**DIRECTIONS:** Where in the records does the word "blue" appear? Copy each line that holds it.

**SUPPLIED MATERIAL:**

▼

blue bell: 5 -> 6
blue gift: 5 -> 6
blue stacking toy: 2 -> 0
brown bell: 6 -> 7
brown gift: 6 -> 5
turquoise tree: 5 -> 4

▲
▼

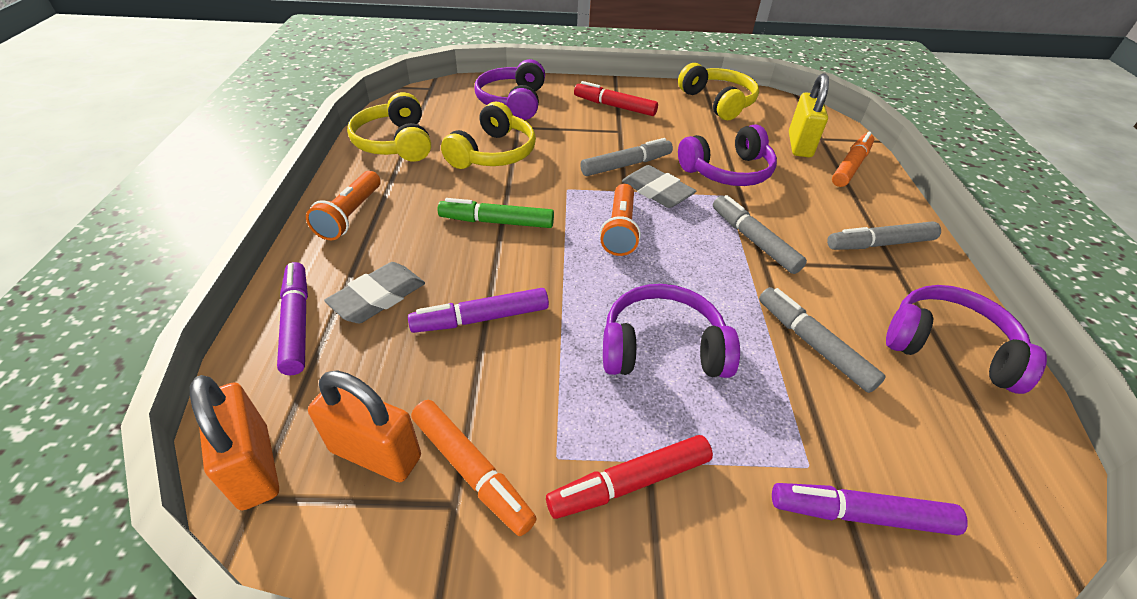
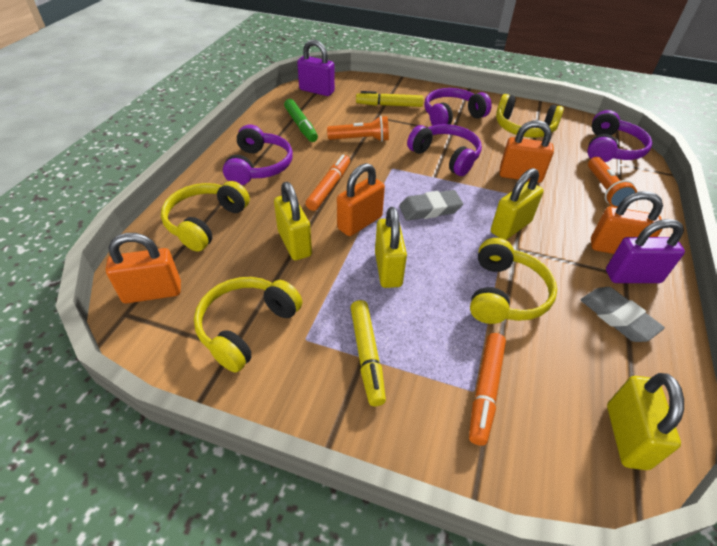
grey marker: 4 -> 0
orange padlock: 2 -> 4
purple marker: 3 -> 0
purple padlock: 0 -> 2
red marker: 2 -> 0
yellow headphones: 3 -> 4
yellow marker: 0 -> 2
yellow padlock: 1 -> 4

▲
▼

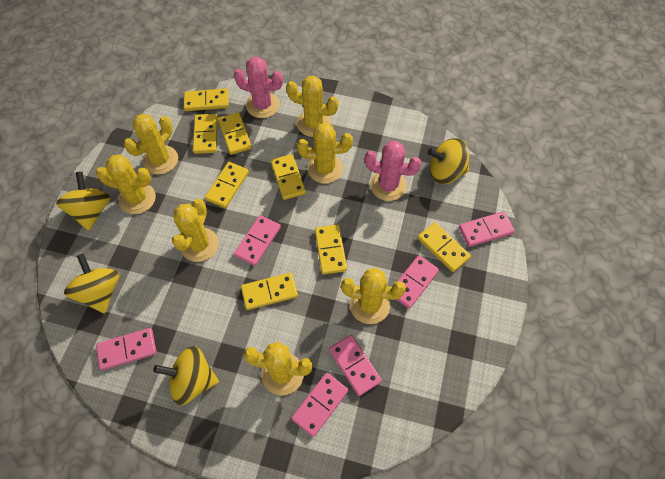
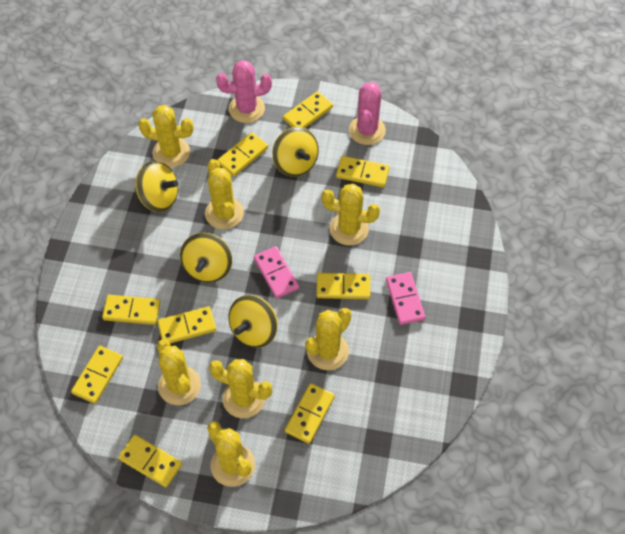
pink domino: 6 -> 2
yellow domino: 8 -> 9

▲

**WORKED SOLUTION:**
blue bell: 5 -> 6
blue gift: 5 -> 6
blue stacking toy: 2 -> 0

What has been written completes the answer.